What is expected →
Every record needs to come back as written, except for the pictures.
::::::
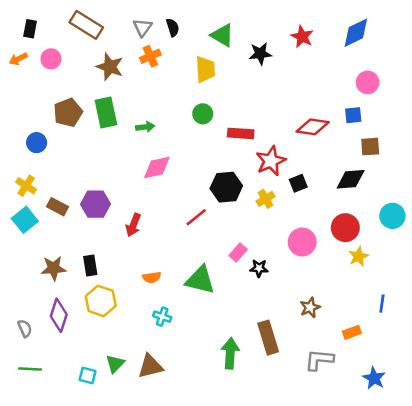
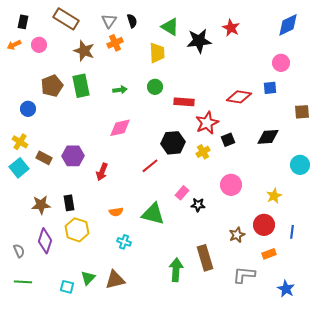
blue diamond: (356, 33) -> (288, 25), moved
black star: (260, 54) -> (199, 41), size x1.4
green arrow: (145, 127) -> (120, 90), moved
brown square: (370, 147) -> (302, 112), moved
red circle: (345, 228) -> (264, 225), moved

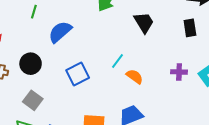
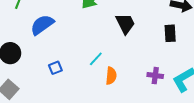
blue square: (78, 74) -> (55, 68), size x0.6
orange semicircle: (135, 77) -> (111, 76), turned 54

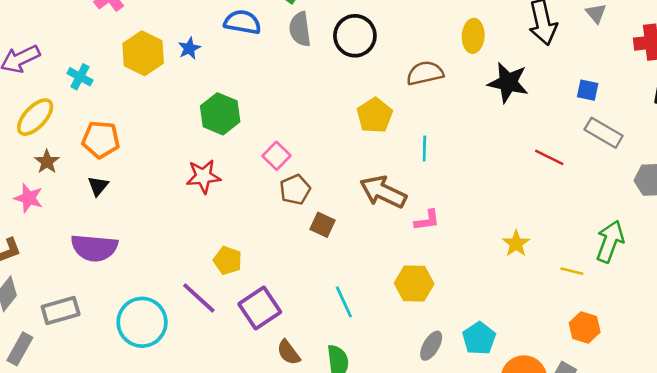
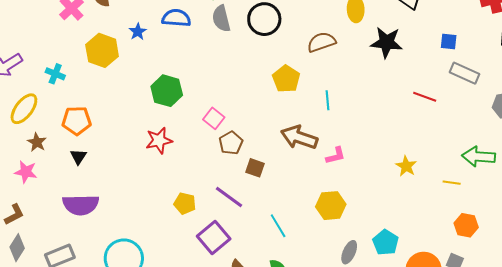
blue star: (189, 48) -> (138, 32), moved
green arrow: (610, 241) -> (479, 157), turned -100
purple line: (199, 298) -> (229, 197), moved

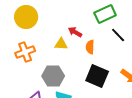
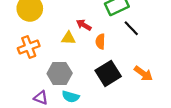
black square: (97, 76) -> (108, 73), turned 35

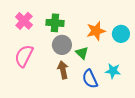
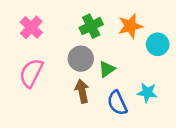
green cross: (55, 23) -> (91, 26), moved, turned -30
orange star: (96, 31) -> (130, 26), moved
green triangle: (82, 53) -> (107, 69), turned 40

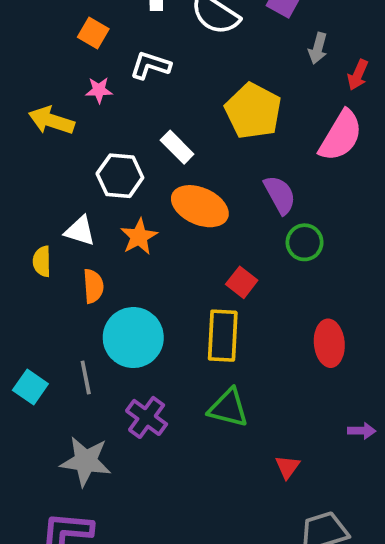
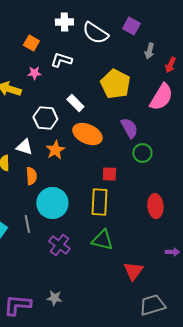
red square: (242, 282) -> (109, 174), turned -35
gray star: (86, 461) -> (54, 298), moved, size x0.6
red triangle: (287, 467) -> (133, 271), size x1.5

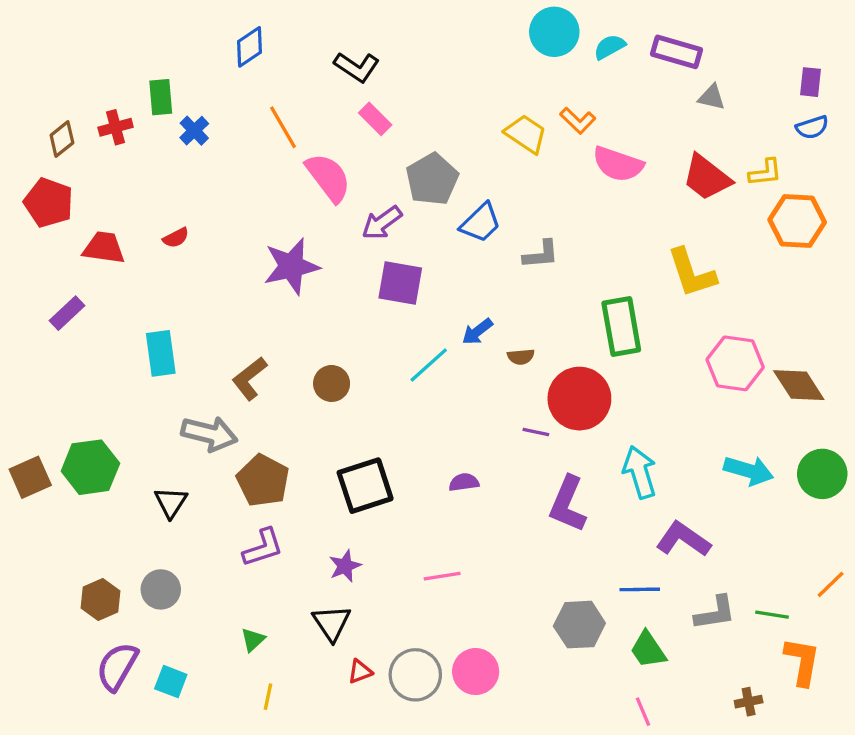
::::::
Output of the task →
blue diamond: (356, 33) -> (288, 25), moved
black star: (260, 54) -> (199, 41), size x1.4
green arrow: (145, 127) -> (120, 90), moved
brown square: (370, 147) -> (302, 112), moved
red circle: (345, 228) -> (264, 225), moved

blue square: (78, 74) -> (55, 68), size x0.6
orange semicircle: (135, 77) -> (111, 76), turned 54

blue star: (189, 48) -> (138, 32), moved
green arrow: (610, 241) -> (479, 157), turned -100
purple line: (199, 298) -> (229, 197), moved

black square: (97, 76) -> (108, 73), turned 35

green cross: (55, 23) -> (91, 26), moved, turned -30
orange star: (96, 31) -> (130, 26), moved
green triangle: (82, 53) -> (107, 69), turned 40

red square: (242, 282) -> (109, 174), turned -35
gray star: (86, 461) -> (54, 298), moved, size x0.6
red triangle: (287, 467) -> (133, 271), size x1.5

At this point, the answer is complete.